===== Supplied records

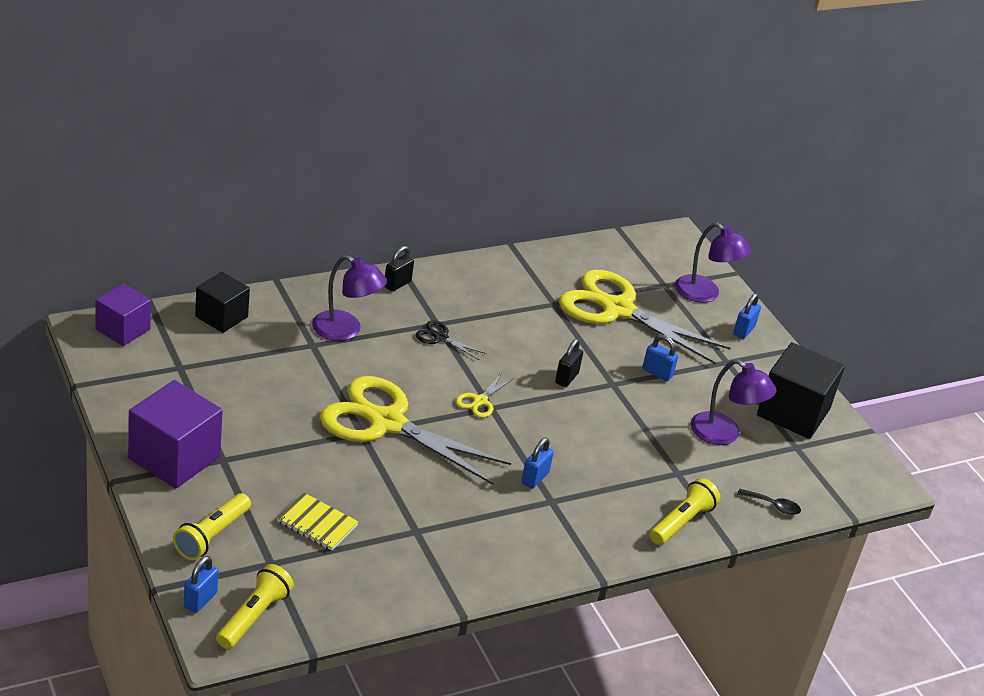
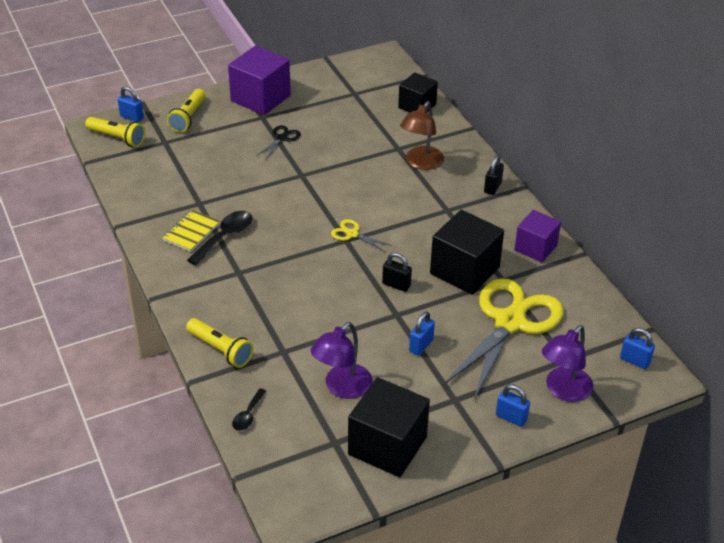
camera: 95 degrees right, 5 degrees up
(123, 329) = (388, 68): purple cube -> purple cube (535, 248)
(212, 536) = (188, 117): yellow flashlight -> yellow flashlight turned 105 degrees counterclockwise
(317, 523) = (203, 159): yellow notebook -> yellow notebook (191, 232)
(345, 330) = (421, 163): purple lamp -> brown lamp
(386, 423) = (315, 186): yellow scissors -> none
(397, 284) = (492, 187): black padlock -> black padlock turned 75 degrees clockwise
(440, 337) = (428, 212): black scissors -> black scissors (282, 138)
(486, 509) = (225, 237): none -> black spoon
(534, 478) = (264, 263): blue padlock -> blue padlock (634, 361)
(541, 327) = (464, 270): none -> black cube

==========

Would you give the entries above again verbatim, omitting the images they contain?

camera: 95 degrees right, 5 degrees up
(123, 329) = (388, 68): purple cube -> purple cube (535, 248)
(212, 536) = (188, 117): yellow flashlight -> yellow flashlight turned 105 degrees counterclockwise
(317, 523) = (203, 159): yellow notebook -> yellow notebook (191, 232)
(345, 330) = (421, 163): purple lamp -> brown lamp
(386, 423) = (315, 186): yellow scissors -> none
(397, 284) = (492, 187): black padlock -> black padlock turned 75 degrees clockwise
(440, 337) = (428, 212): black scissors -> black scissors (282, 138)
(486, 509) = (225, 237): none -> black spoon
(534, 478) = (264, 263): blue padlock -> blue padlock (634, 361)
(541, 327) = (464, 270): none -> black cube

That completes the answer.